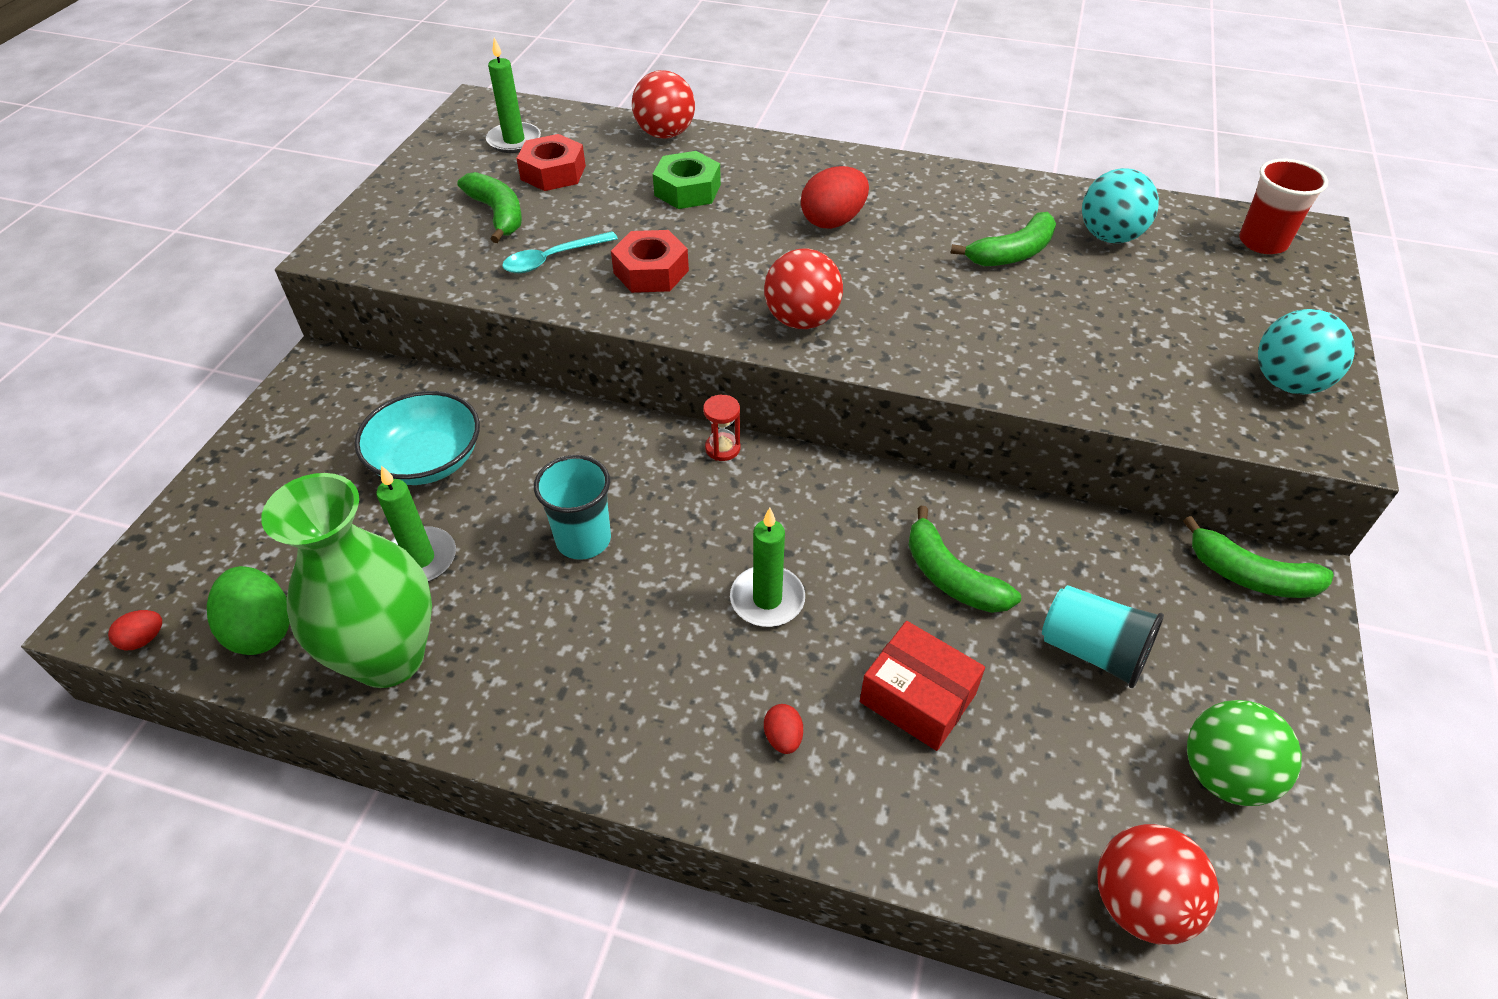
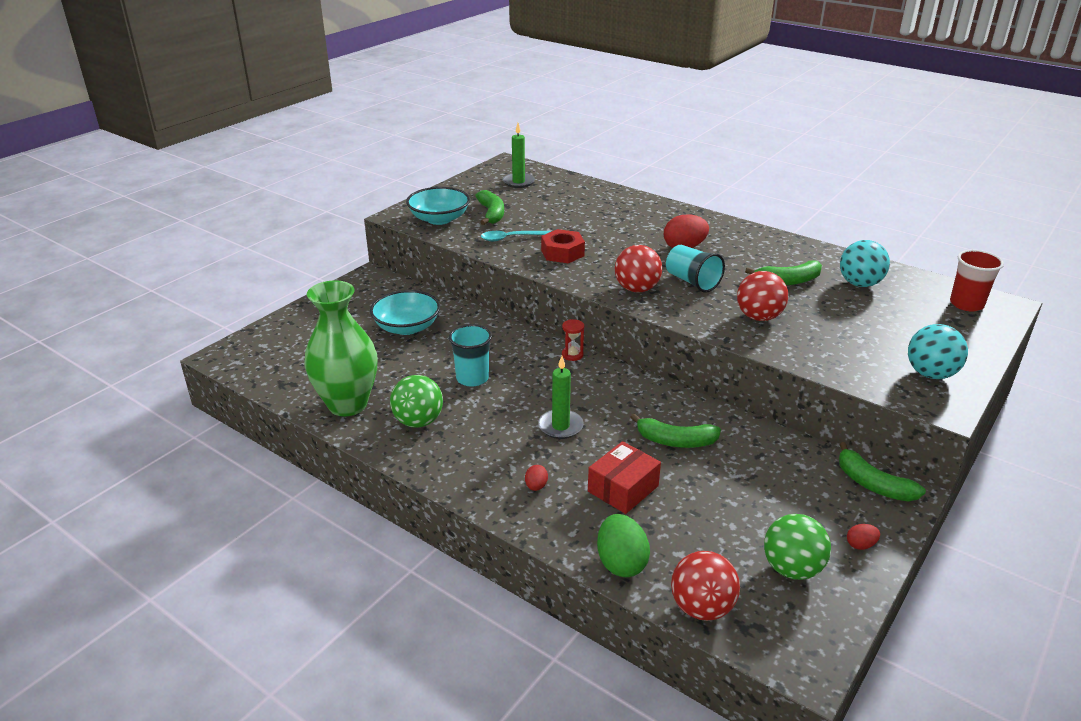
camera: 20 degrees right, 15 degrees down
(144, 639) = (235, 370): red egg -> red egg (860, 545)
(262, 630) = (291, 379): green egg -> green egg (621, 563)
(412, 243) = (439, 219): none -> turquoise bowl
(420, 559) = (383, 368): green candle -> none
(530, 659) = (418, 421): none -> green ball
(553, 172) = (532, 200): red nut -> none
(665, 134) = (607, 192): red ball -> red ball (759, 317)
(687, 190) = (605, 219): green nut -> none
(917, 698) = (623, 489): red box -> red box turned 75 degrees clockwise
(951, 577) = (675, 441): green banana -> green banana turned 60 degrees counterclockwise
(1092, 651) = (743, 494): turquoise cup -> turquoise cup (692, 282)

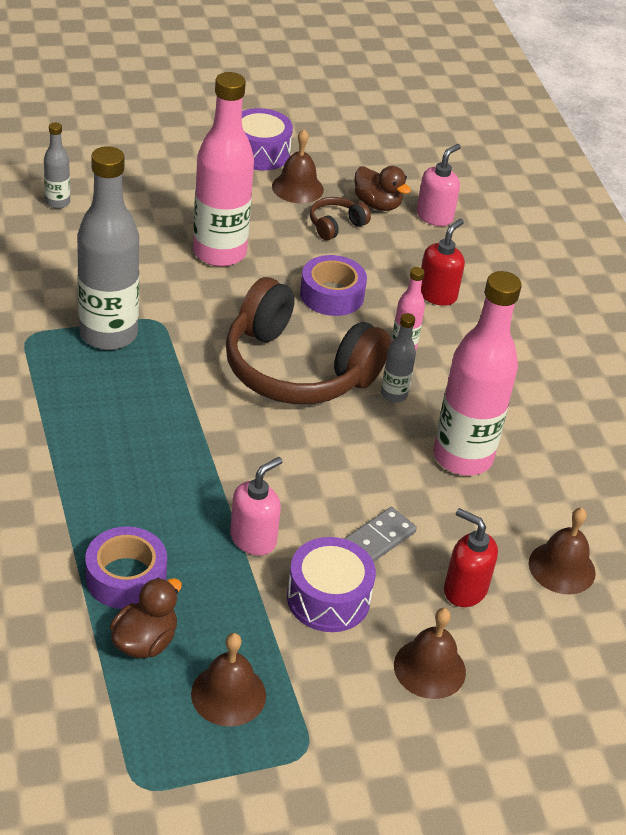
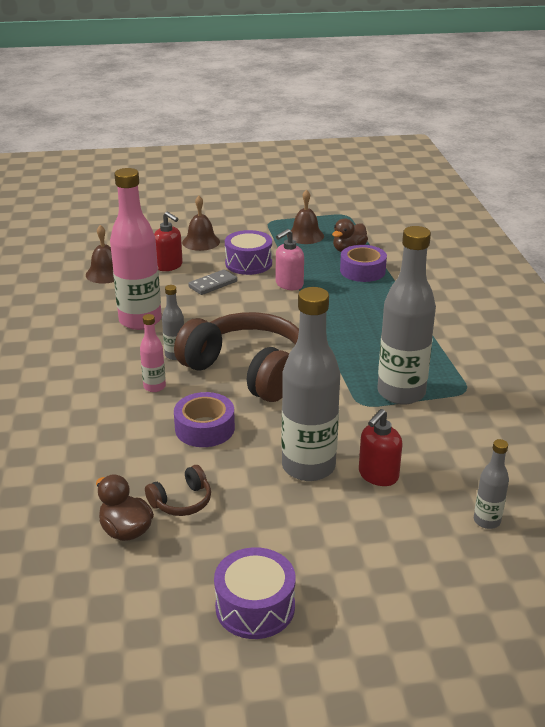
camera: 170 degrees left, 10 degrees down
(219, 253) = (308, 466): pink bottle -> grey bottle
(297, 188) = (215, 551): brown bell -> none
(434, 216) = (65, 516): pink soap dispenser -> none
(437, 294) = (104, 430): red soap dispenser -> red soap dispenser (378, 475)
----
▶ ASSIGNMENT: If a line in the entries above has the word "turned", copy it.

▶ ANSWER TO THIS EXERCISE:
(917, 698) = (623, 489): red box -> red box turned 75 degrees clockwise
(951, 577) = (675, 441): green banana -> green banana turned 60 degrees counterclockwise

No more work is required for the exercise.